▶ [Your assignment]: Reproduce each line from the records that holds "gift".

Segment Start: Provided material

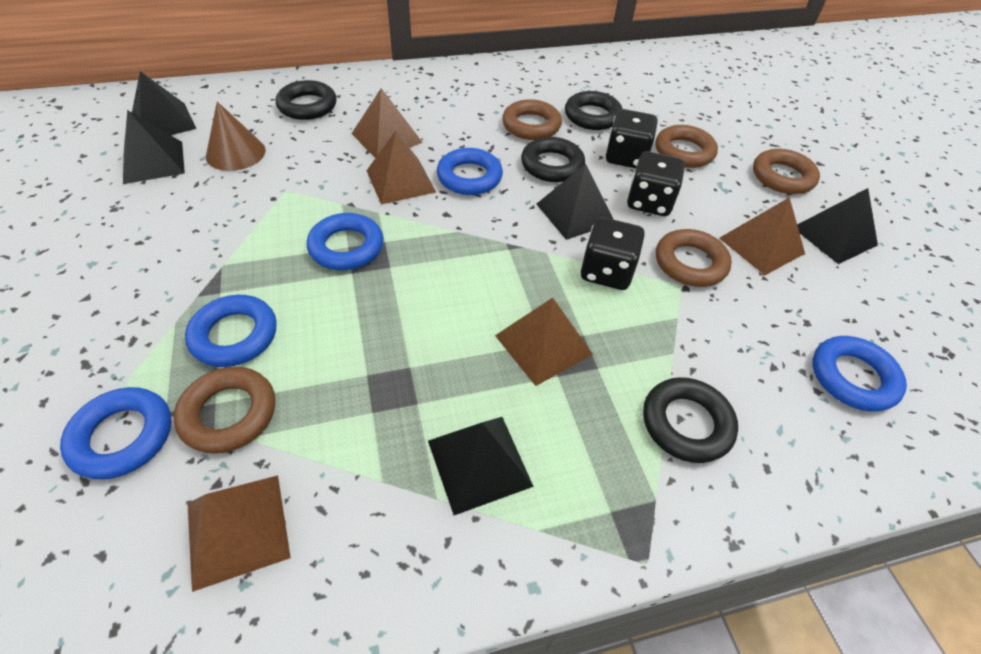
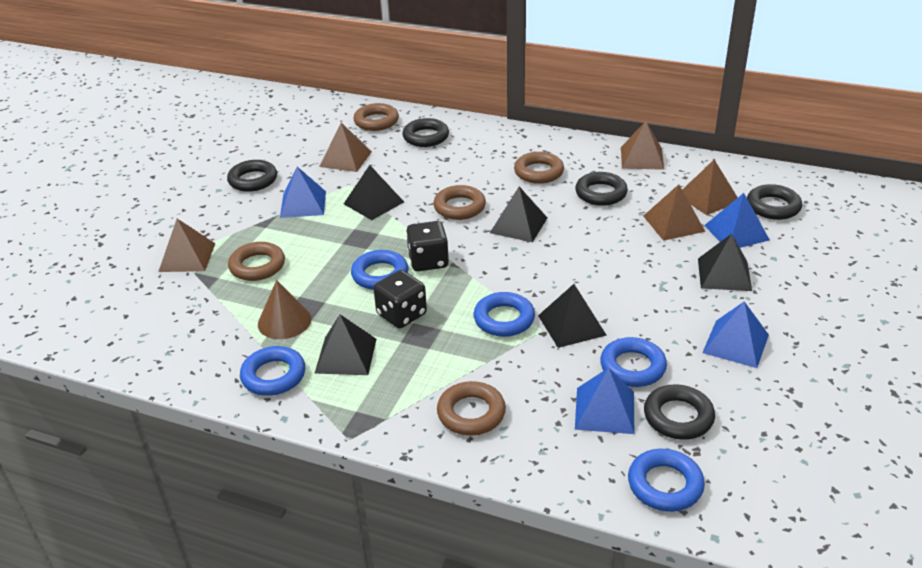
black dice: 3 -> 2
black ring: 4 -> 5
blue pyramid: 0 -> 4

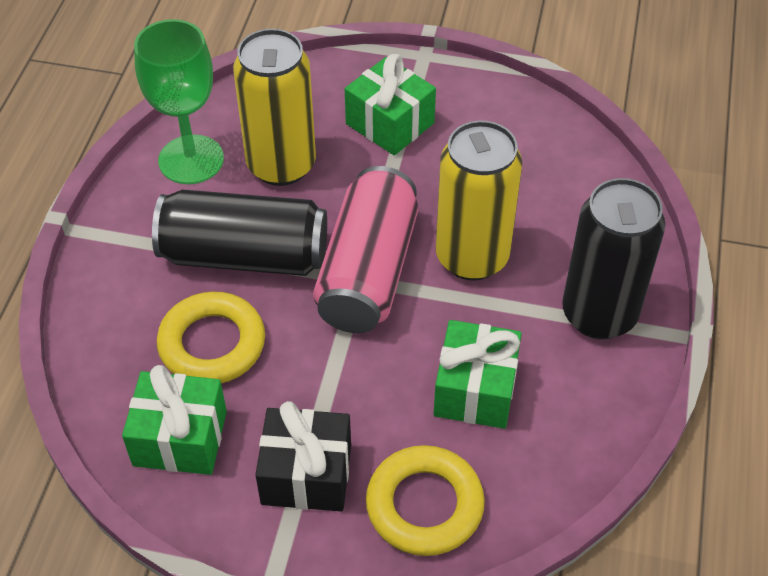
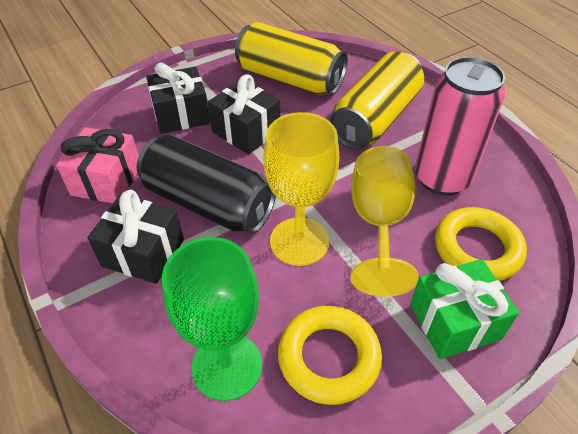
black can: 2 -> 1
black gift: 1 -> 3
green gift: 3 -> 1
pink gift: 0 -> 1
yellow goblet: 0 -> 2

Segment End: Provided material

▶ [Reply to the exercise]:
black gift: 1 -> 3
green gift: 3 -> 1
pink gift: 0 -> 1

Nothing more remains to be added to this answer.